%%

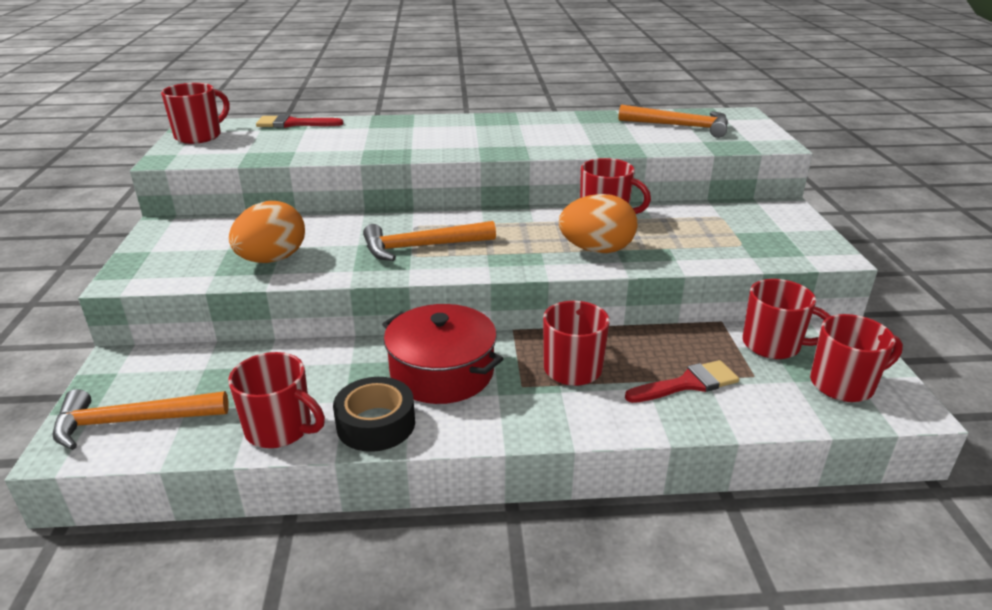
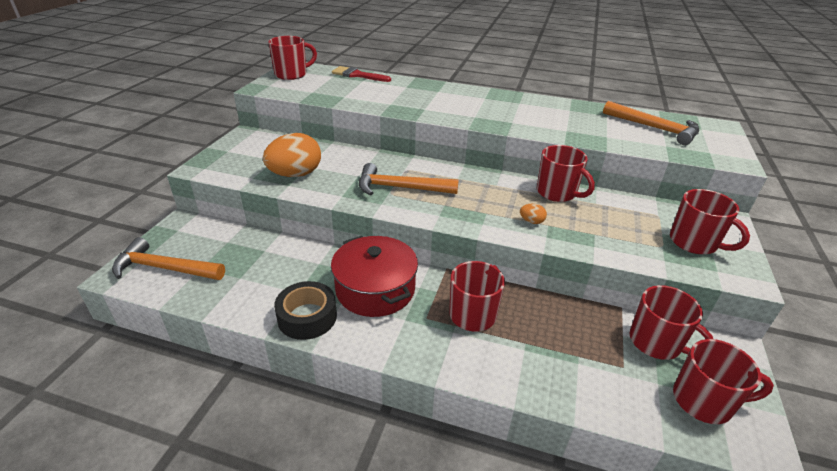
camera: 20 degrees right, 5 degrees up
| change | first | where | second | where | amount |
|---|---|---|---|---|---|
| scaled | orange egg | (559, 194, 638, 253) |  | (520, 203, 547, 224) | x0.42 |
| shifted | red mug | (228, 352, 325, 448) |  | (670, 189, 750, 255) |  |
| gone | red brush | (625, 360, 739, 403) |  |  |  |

%%

Without the pictures, repeat the listing above exactly.

Exercise answer:
camera: 20 degrees right, 5 degrees up
| change | first | where | second | where | amount |
|---|---|---|---|---|---|
| scaled | orange egg | (559, 194, 638, 253) |  | (520, 203, 547, 224) | x0.42 |
| shifted | red mug | (228, 352, 325, 448) |  | (670, 189, 750, 255) |  |
| gone | red brush | (625, 360, 739, 403) |  |  |  |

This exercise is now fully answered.